▸ **Data excerpts**
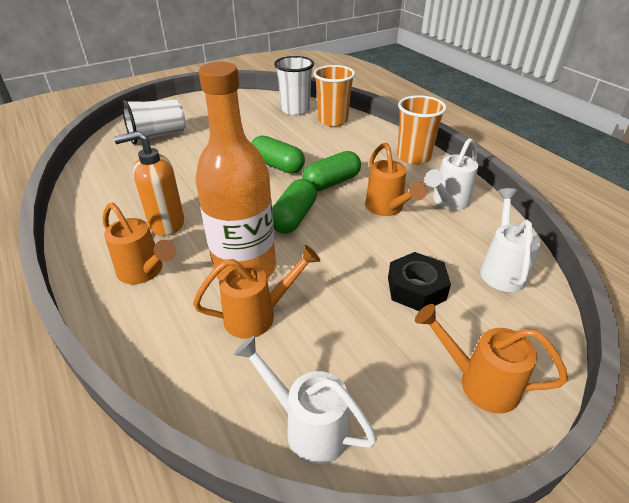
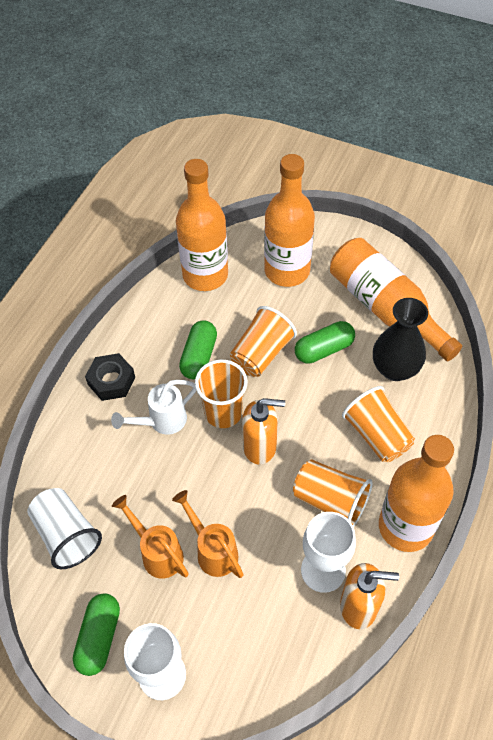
black vase: 0 -> 1
orange bottle: 1 -> 4
orange cup: 2 -> 4
orange soap dispenser: 1 -> 2
orange watering can: 4 -> 2
white cup: 2 -> 1
white goblet: 0 -> 2
white watering can: 3 -> 1

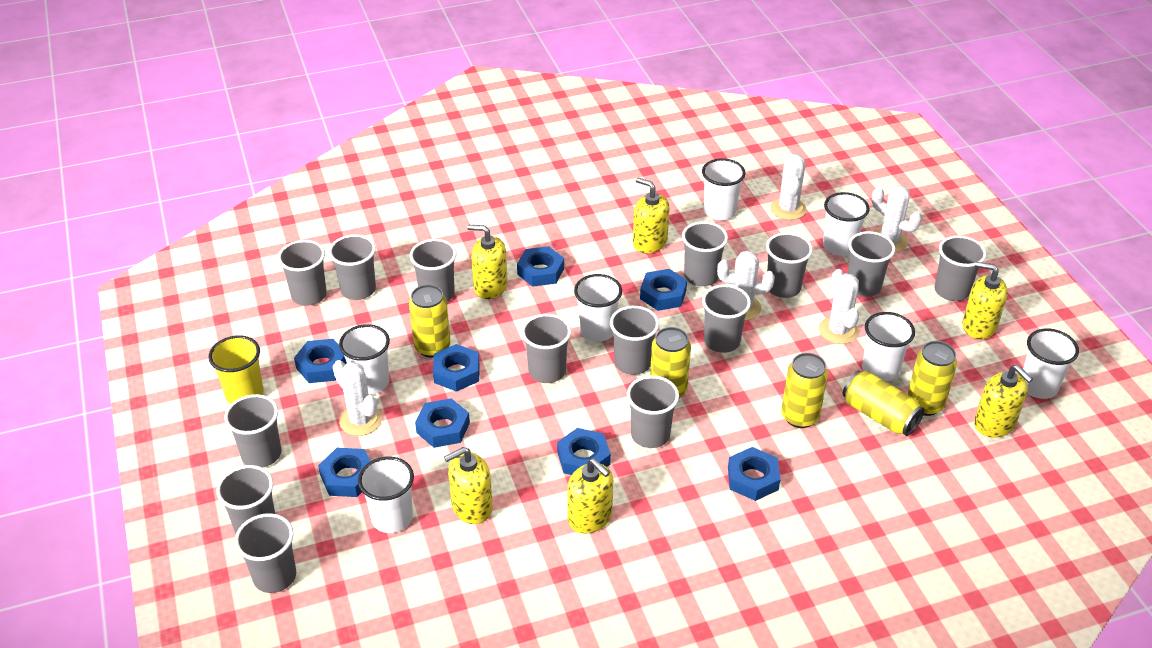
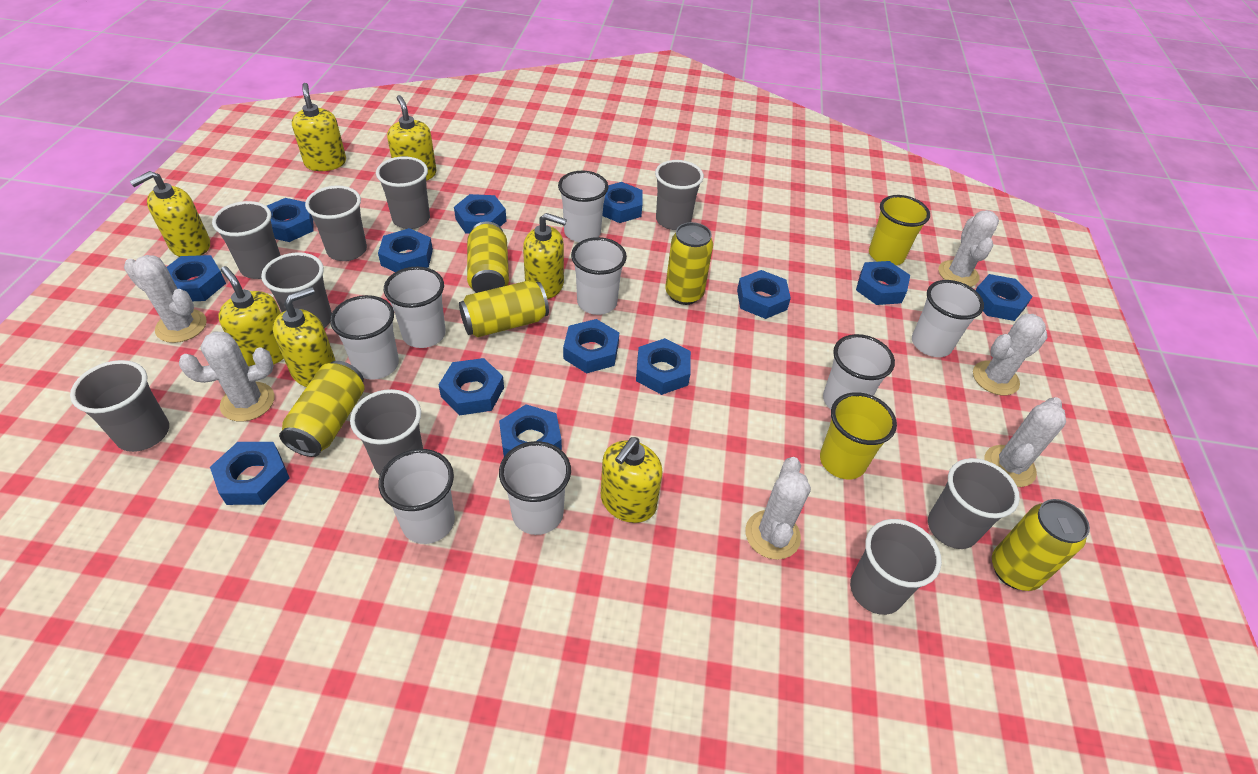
blue nut: 8 -> 13
grey cup: 14 -> 9
white cactus: 5 -> 6
white cup: 7 -> 8
yellow cup: 1 -> 2
yellow soap dispenser: 6 -> 7

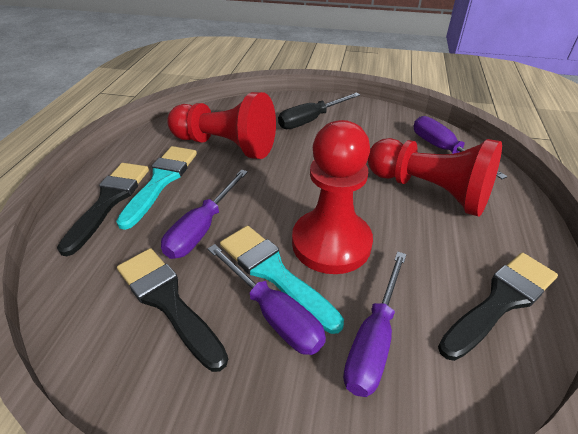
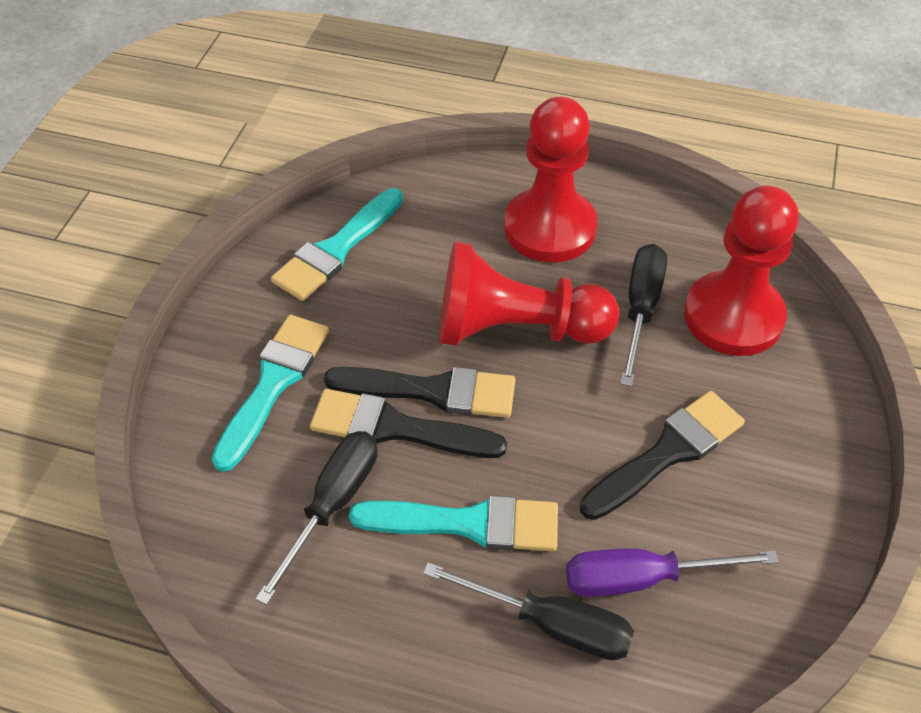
black screwdriver: 1 -> 3
purple screwdriver: 4 -> 1
turquoise brush: 2 -> 3

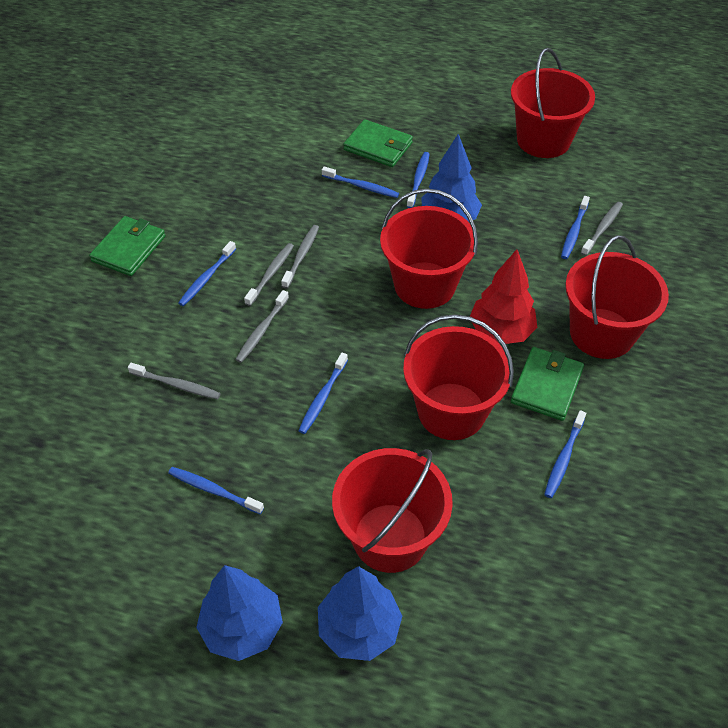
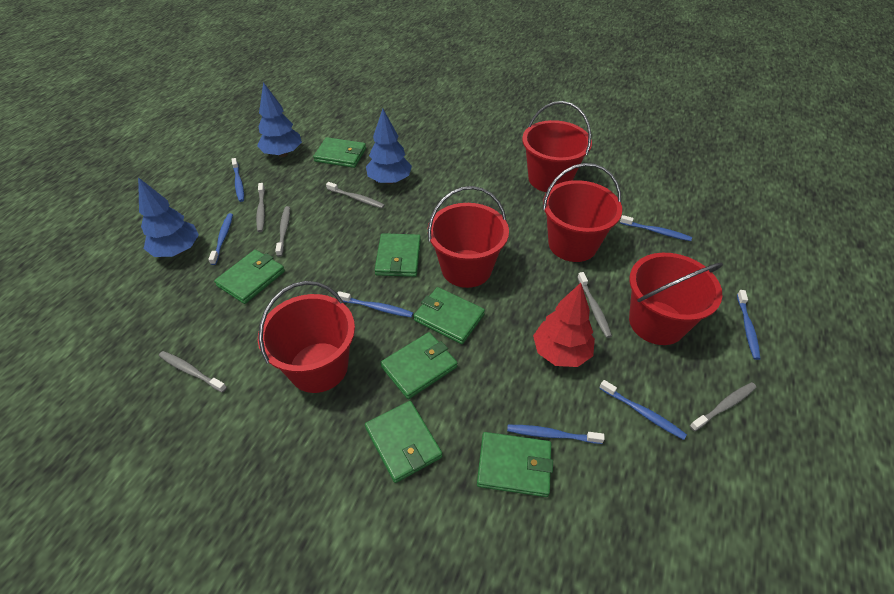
green wallet: 3 -> 7
grey toothbrush: 5 -> 6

▸ **Try it**
Once the line with "orange bottle: 1 -> 4" is found above, transcribe each line from it through the line with "black screwdriver: 1 -> 3", exactly, and omit the pictures.

▸ **Result of this exercise**
orange bottle: 1 -> 4
orange cup: 2 -> 4
orange soap dispenser: 1 -> 2
orange watering can: 4 -> 2
white cup: 2 -> 1
white goblet: 0 -> 2
white watering can: 3 -> 1

blue nut: 8 -> 13
grey cup: 14 -> 9
white cactus: 5 -> 6
white cup: 7 -> 8
yellow cup: 1 -> 2
yellow soap dispenser: 6 -> 7

black screwdriver: 1 -> 3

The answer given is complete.